%%
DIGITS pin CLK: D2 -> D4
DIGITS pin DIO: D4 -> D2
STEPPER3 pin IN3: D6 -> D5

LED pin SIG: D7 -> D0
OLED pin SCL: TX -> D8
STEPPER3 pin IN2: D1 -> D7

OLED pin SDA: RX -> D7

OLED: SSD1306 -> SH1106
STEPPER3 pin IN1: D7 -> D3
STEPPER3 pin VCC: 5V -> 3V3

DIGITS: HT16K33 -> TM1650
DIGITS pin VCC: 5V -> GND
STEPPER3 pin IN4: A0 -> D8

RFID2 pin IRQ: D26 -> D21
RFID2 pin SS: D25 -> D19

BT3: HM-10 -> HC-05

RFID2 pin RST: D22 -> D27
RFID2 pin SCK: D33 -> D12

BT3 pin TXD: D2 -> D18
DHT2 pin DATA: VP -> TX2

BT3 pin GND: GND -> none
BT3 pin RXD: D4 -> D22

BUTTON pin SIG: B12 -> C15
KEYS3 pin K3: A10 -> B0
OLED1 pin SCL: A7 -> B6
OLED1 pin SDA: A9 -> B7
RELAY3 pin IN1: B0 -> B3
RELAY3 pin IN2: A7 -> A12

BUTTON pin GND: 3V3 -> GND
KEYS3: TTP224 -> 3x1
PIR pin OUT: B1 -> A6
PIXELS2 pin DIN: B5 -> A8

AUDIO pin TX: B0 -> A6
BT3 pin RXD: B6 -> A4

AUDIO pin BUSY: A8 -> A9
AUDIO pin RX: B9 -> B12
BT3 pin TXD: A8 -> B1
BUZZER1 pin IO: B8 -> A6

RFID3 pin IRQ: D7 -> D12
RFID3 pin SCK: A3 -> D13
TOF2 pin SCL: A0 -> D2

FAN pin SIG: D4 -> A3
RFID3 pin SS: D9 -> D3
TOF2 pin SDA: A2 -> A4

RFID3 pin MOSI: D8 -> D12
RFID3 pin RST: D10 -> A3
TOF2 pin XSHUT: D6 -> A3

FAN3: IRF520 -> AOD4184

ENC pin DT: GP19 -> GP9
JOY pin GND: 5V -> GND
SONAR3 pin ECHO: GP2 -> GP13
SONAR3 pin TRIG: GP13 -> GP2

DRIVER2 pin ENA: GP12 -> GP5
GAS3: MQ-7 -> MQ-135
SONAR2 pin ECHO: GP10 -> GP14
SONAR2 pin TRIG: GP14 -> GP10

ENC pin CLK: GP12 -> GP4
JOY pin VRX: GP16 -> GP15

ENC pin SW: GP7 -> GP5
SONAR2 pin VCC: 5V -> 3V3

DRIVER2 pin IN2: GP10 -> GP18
%%
Problem statement:
Whenever a line of the listing above holds the word "AUDIO", copy that line.

Response area:
AUDIO pin TX: B0 -> A6
AUDIO pin BUSY: A8 -> A9
AUDIO pin RX: B9 -> B12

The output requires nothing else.